_Problem statement_. Please copy out all lines of the entries that contain the word "green".

_Exercise material_.
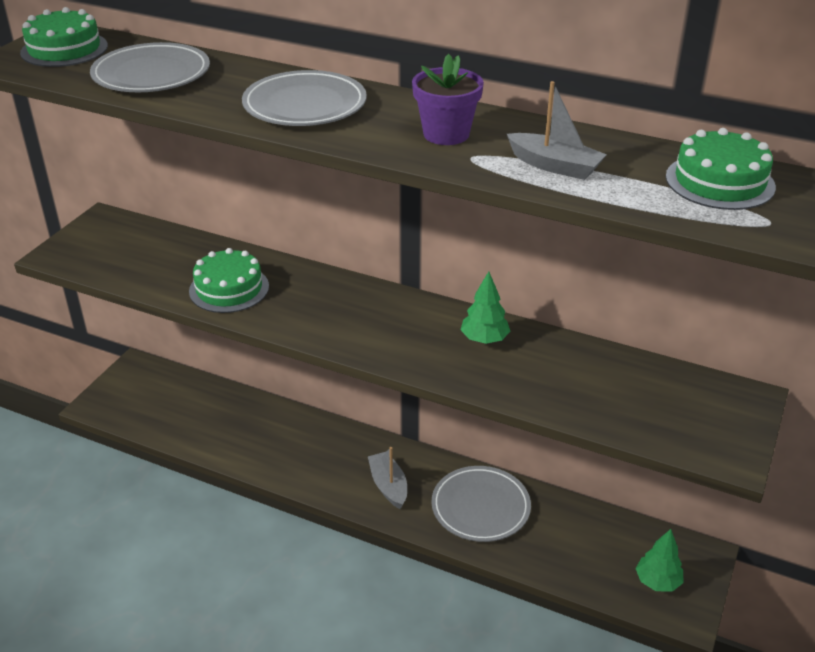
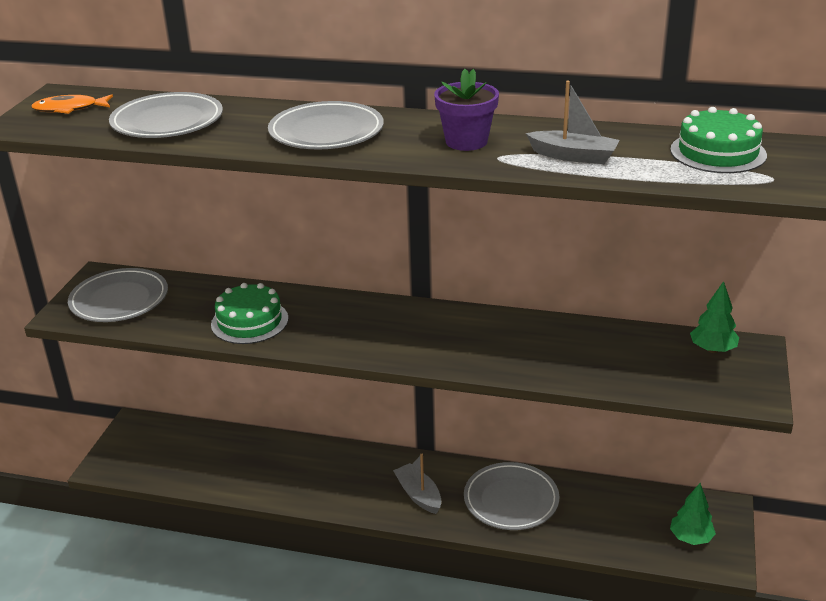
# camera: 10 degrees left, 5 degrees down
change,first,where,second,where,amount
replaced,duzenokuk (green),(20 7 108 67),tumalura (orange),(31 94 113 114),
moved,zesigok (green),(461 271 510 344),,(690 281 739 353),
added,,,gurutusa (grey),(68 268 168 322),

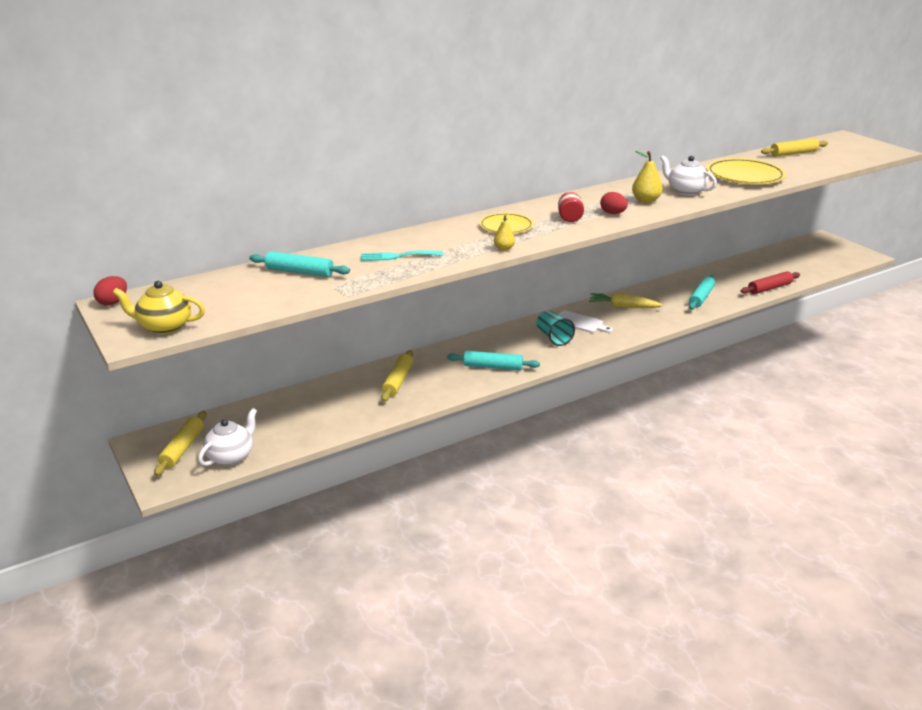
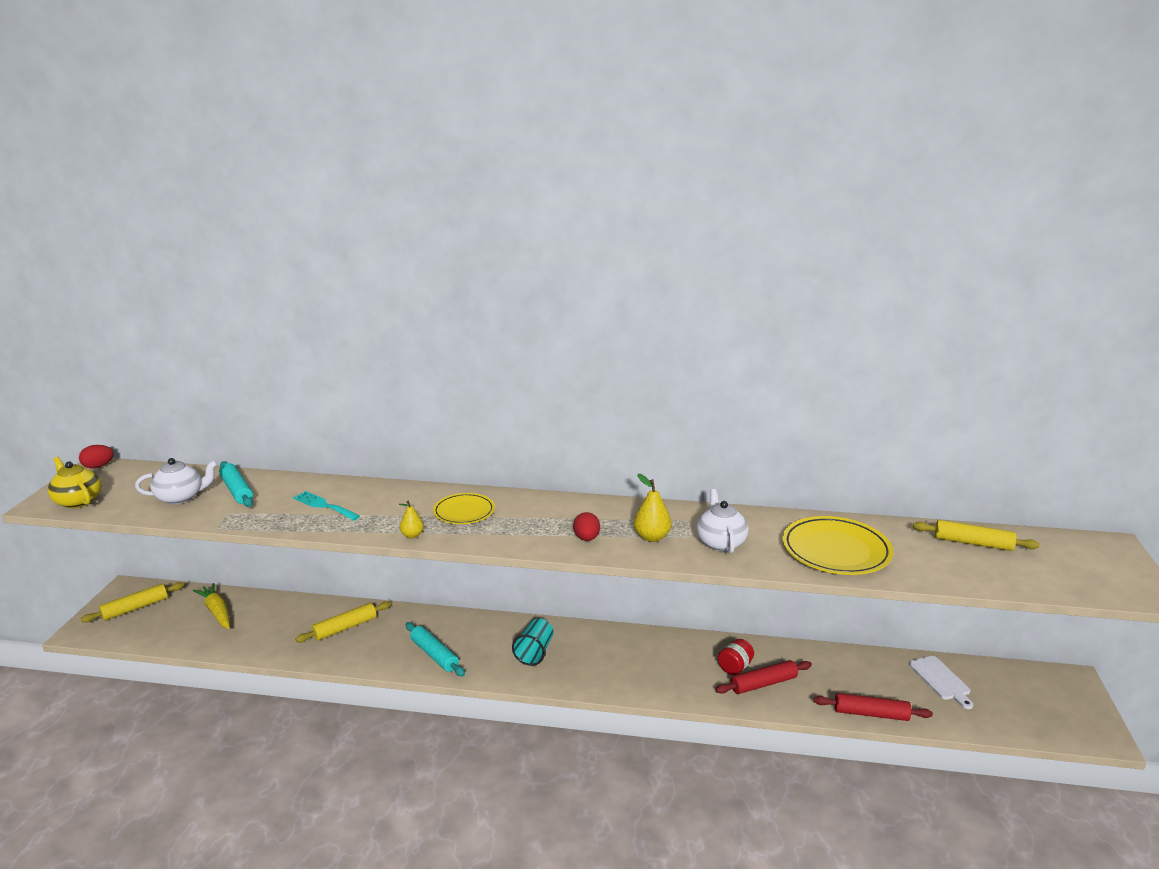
# camera: 40 degrees right, 5 degrees down
change,first,where,second,where,amount
moved,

_Result_.
replaced,duzenokuk (green),(20 7 108 67),tumalura (orange),(31 94 113 114),
moved,zesigok (green),(461 271 510 344),,(690 281 739 353),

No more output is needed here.